WHAT TO PRODUCE
Look through the listing below for the string "down". Show each line where it occurs.
== RECORD EXCERPTS ==
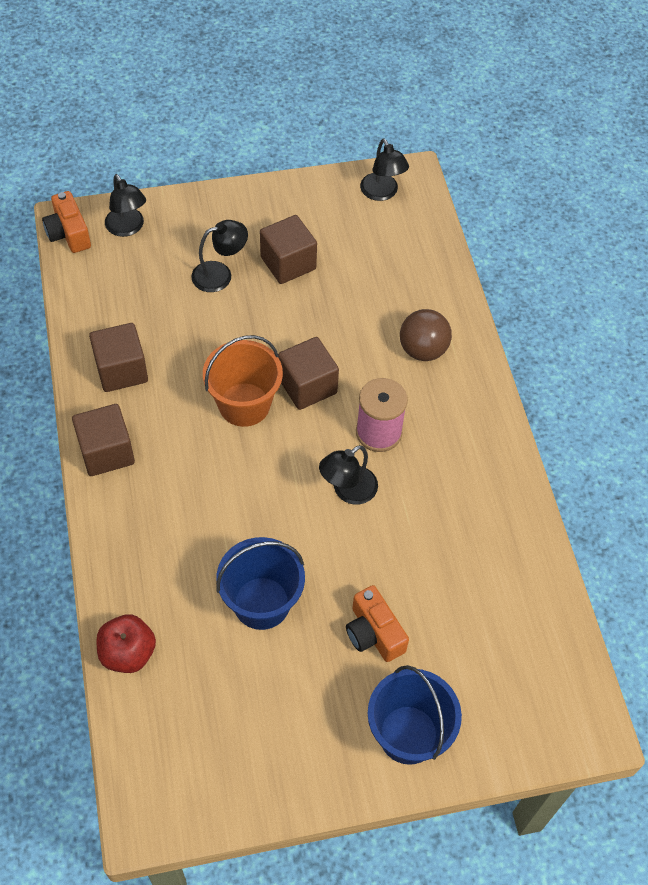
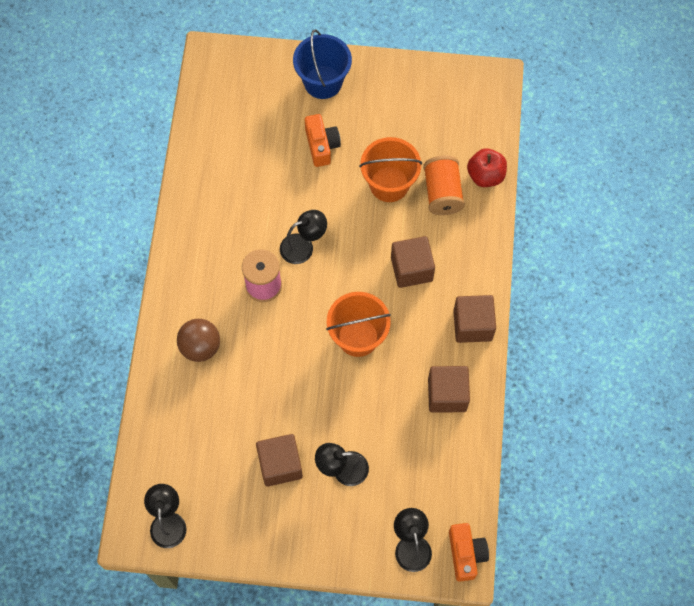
camera: 160 degrees left, 10 degrees up
(184, 611) = (442, 193): none -> orange spool
(261, 603) = (389, 184): blue bucket -> orange bucket
(307, 386) = (304, 340): brown cube -> brown cube (411, 269)

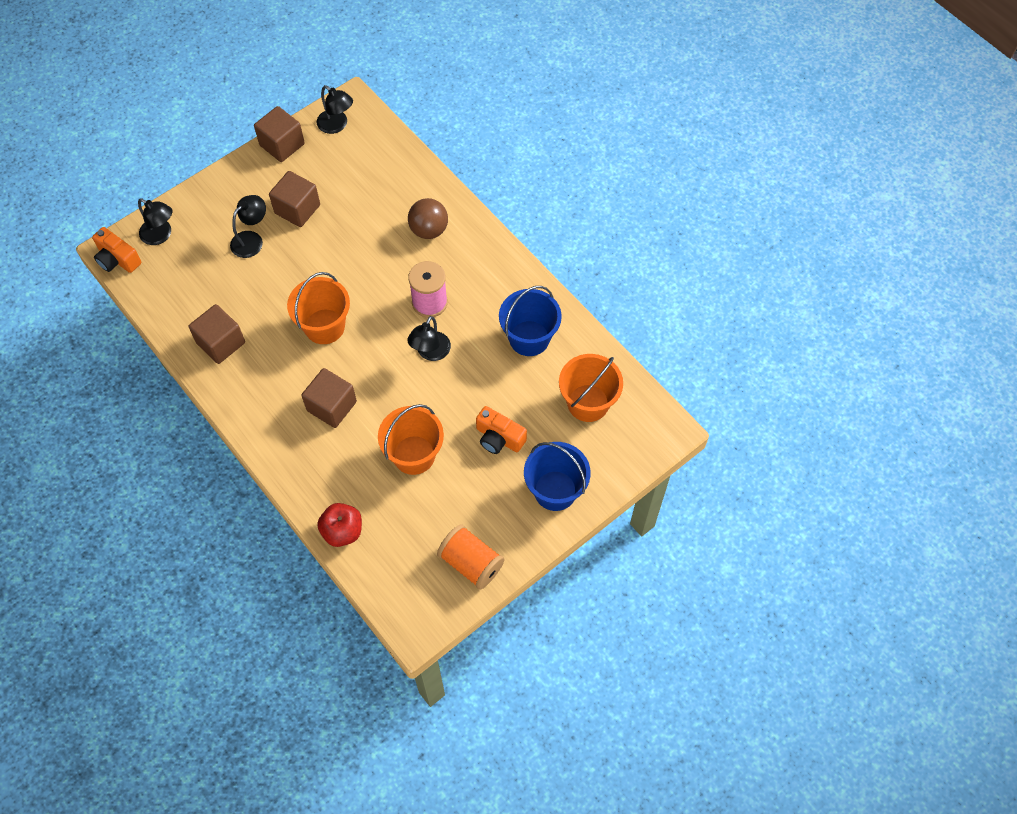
camera: 135 degrees right, 5 degrees down
(225, 194) = (529, 338): none -> blue bucket
(238, 116) = (588, 403): none -> orange bucket
(442, 193) = (364, 485): orange spool -> orange spool (471, 563)
(472, 325) = (245, 405): brown cube -> brown cube (282, 145)

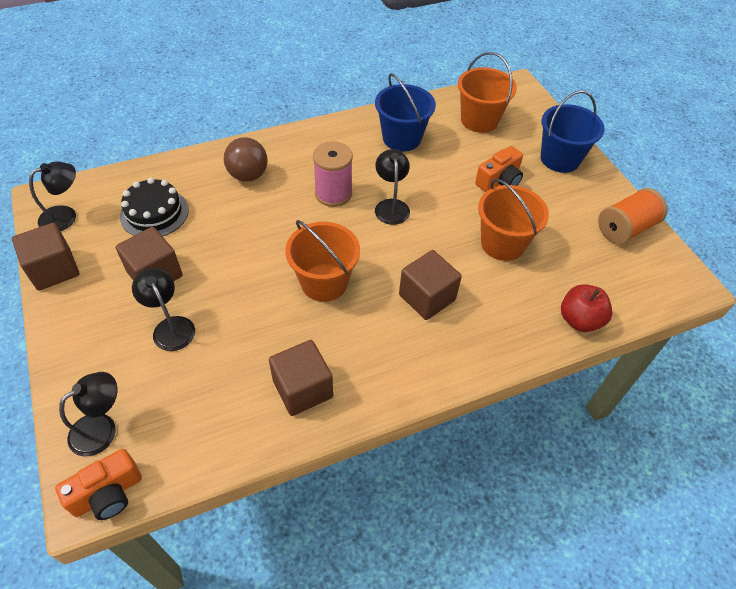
camera: 75 degrees left, 10 degrees down
(360, 181) = (154, 213): none -> black cake
(430, 352) = (391, 206): black lamp -> black lamp turned 135 degrees counterclockwise

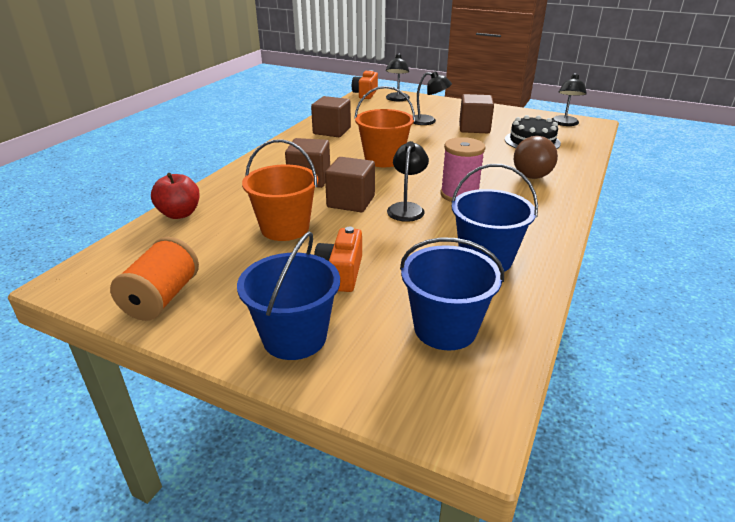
camera: 140 degrees right, 20 degrees down
(54, 269) = (518, 112): brown cube -> brown cube (351, 202)
(391, 206) = (407, 208): black lamp -> black lamp turned 120 degrees counterclockwise
(479, 120) = (445, 328): orange bucket -> blue bucket

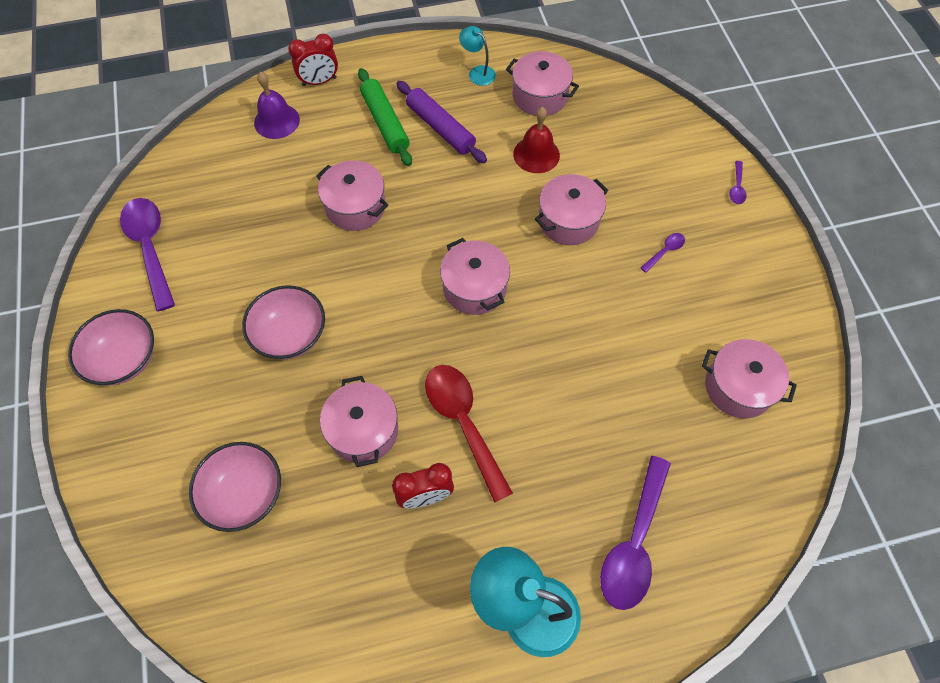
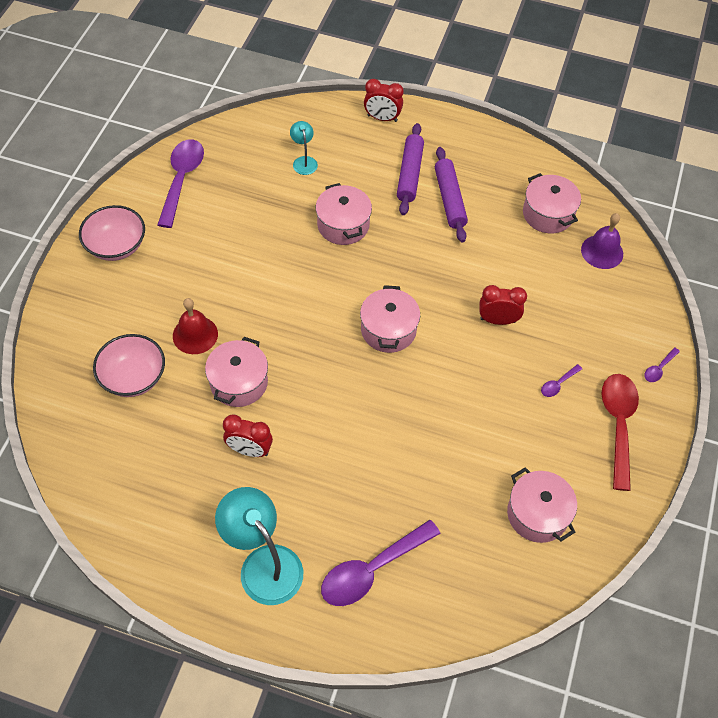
camera: 30 degrees right, 5 degrees down
(276, 121) = (330, 133): purple bell -> purple bell (602, 251)
(290, 335) = (234, 290): pink bowl -> none
(385, 123) = (410, 174): green rolling pin -> purple rolling pin
(463, 423) = (311, 418): red spoon -> red spoon (618, 425)
(477, 72) = (511, 170): turquoise lamp -> turquoise lamp (304, 161)
(536, 154) = (510, 257): red bell -> red bell (195, 335)
(568, 221) = (497, 320): pink pot -> red clock
(665, 251) = (558, 384): purple spoon -> purple spoon turned 150 degrees clockwise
===
ANSWER SECTION
camera: 135 degrees right, 5 degrees down
camera: 75 degrees left, 10 degrees down
camera: 140 degrees right, 20 degrees down
camera: 30 degrees right, 5 degrees down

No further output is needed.